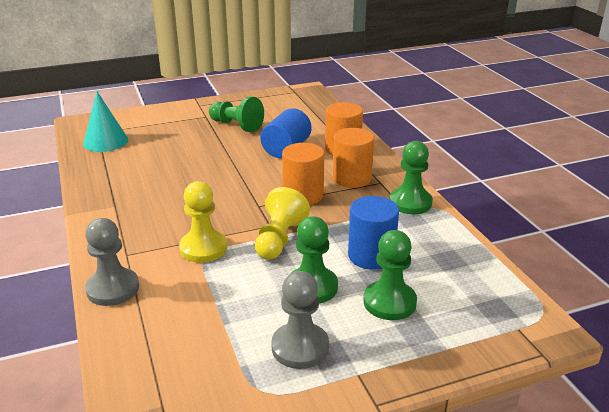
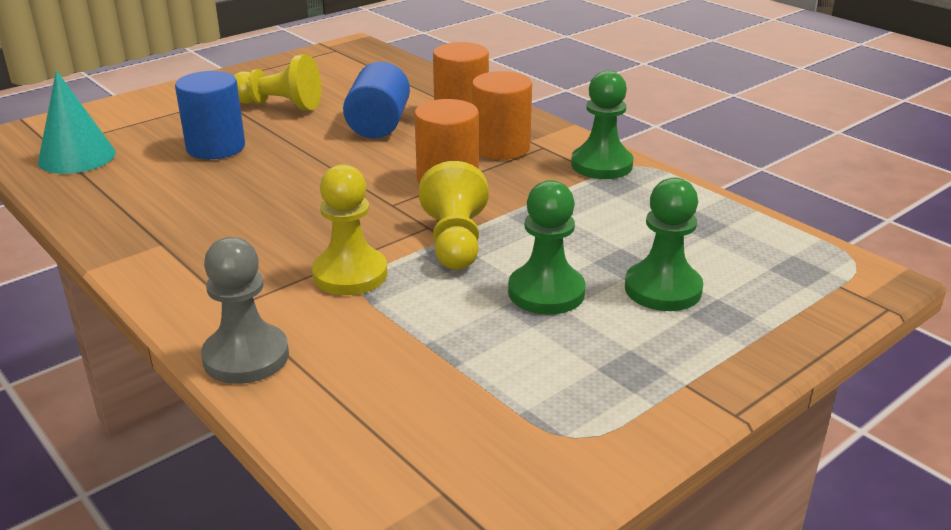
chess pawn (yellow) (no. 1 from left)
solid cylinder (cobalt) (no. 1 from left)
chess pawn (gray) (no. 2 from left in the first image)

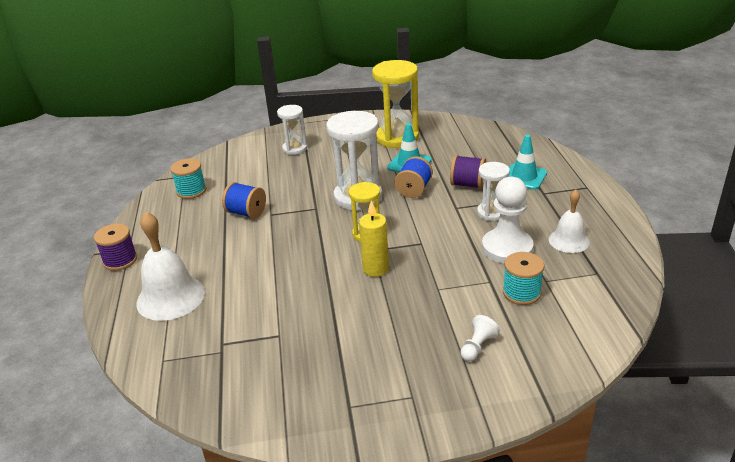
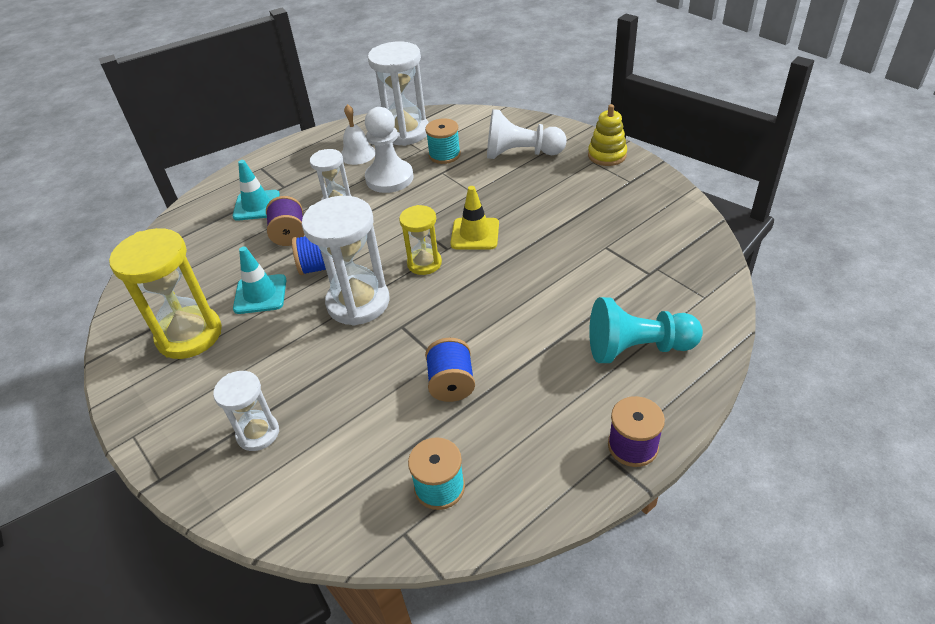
road cone (yellow)
chess pawn (turquoise)
chess pawn (white) (no. 2 from left)
sand timer (white) (no. 4 from left)
stacking rings (yellow)

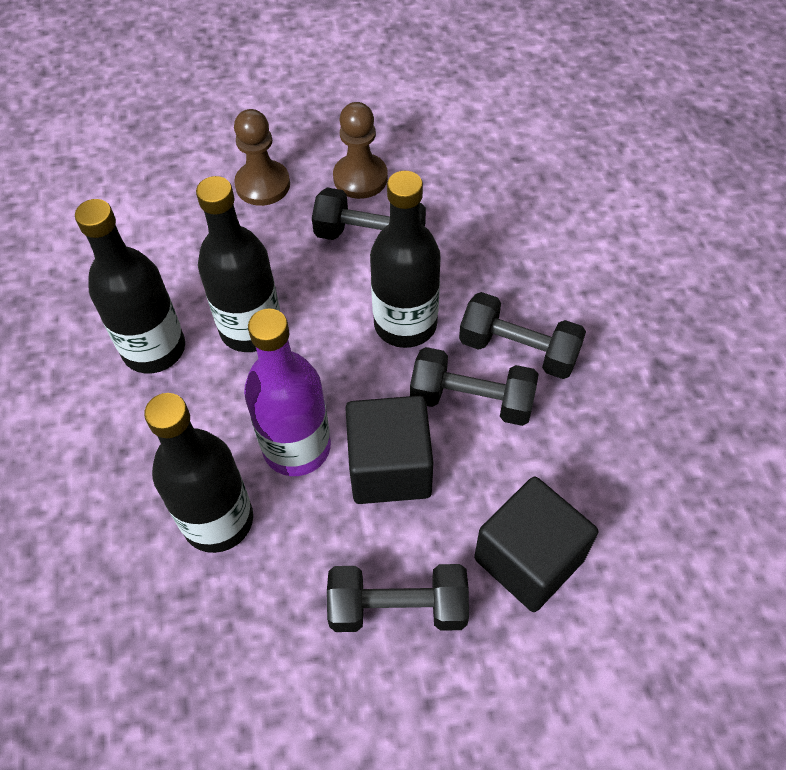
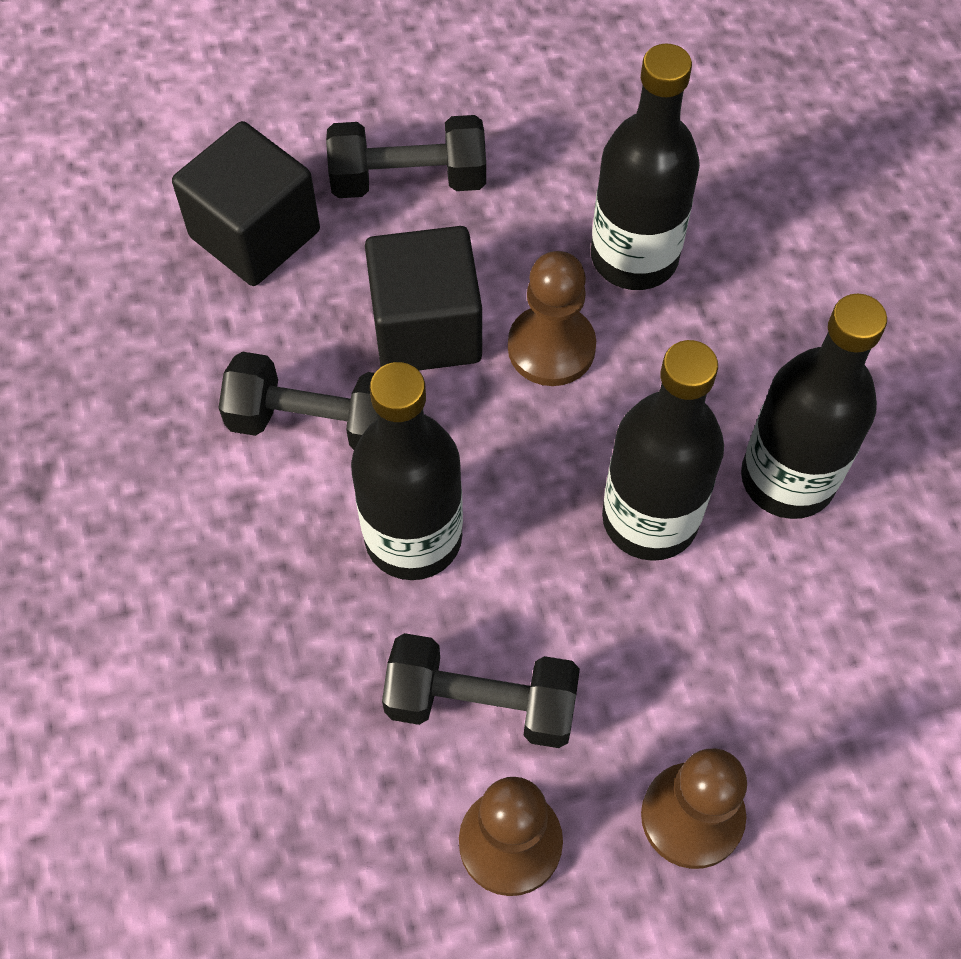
free weight (black) (no. 4 from left in the first image)
chess pawn (russet) (no. 2 from left)

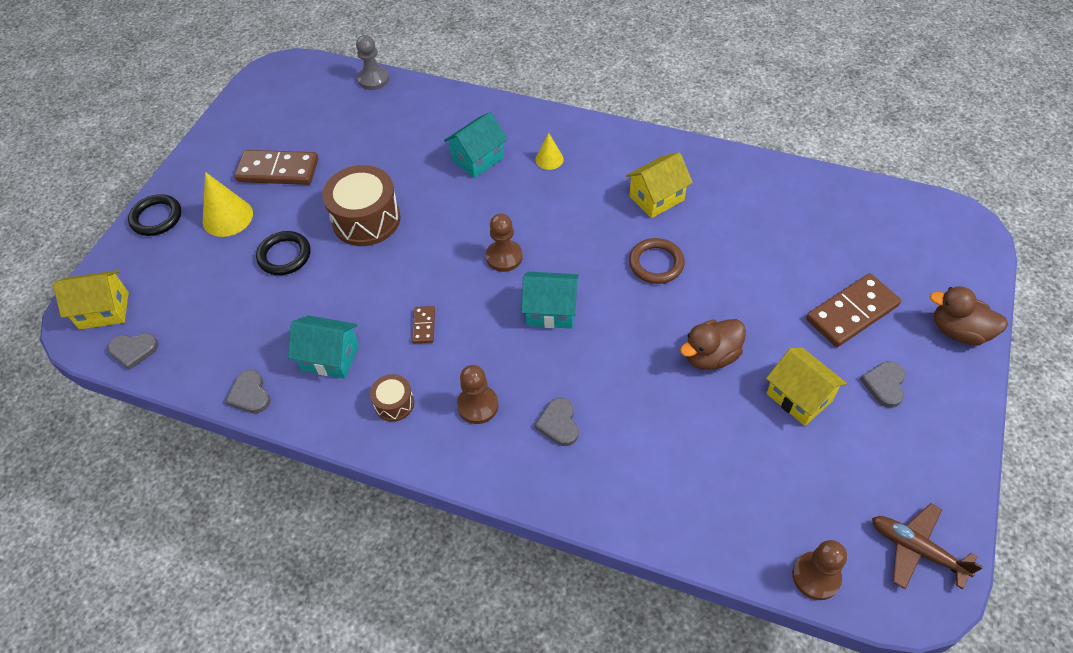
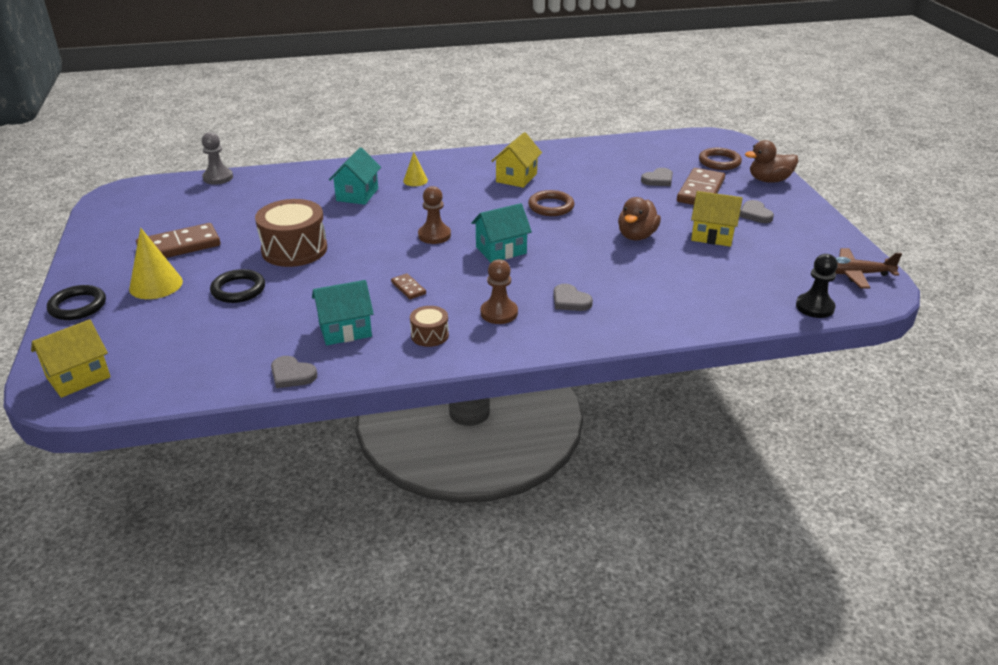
love heart (gray) (no. 3 from left)
chess pawn (black)
hoop (russet) (no. 2 from left)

- [Your assignment] Only the lines from the one containing "chess pawn (white) (no. 2 from left)" through the last line of the entries above belong in the copy; reproduce them exactly and drop every picture.

- [Answer to this task]
chess pawn (white) (no. 2 from left)
sand timer (white) (no. 4 from left)
stacking rings (yellow)

free weight (black) (no. 4 from left in the first image)
chess pawn (russet) (no. 2 from left)

love heart (gray) (no. 3 from left)
chess pawn (black)
hoop (russet) (no. 2 from left)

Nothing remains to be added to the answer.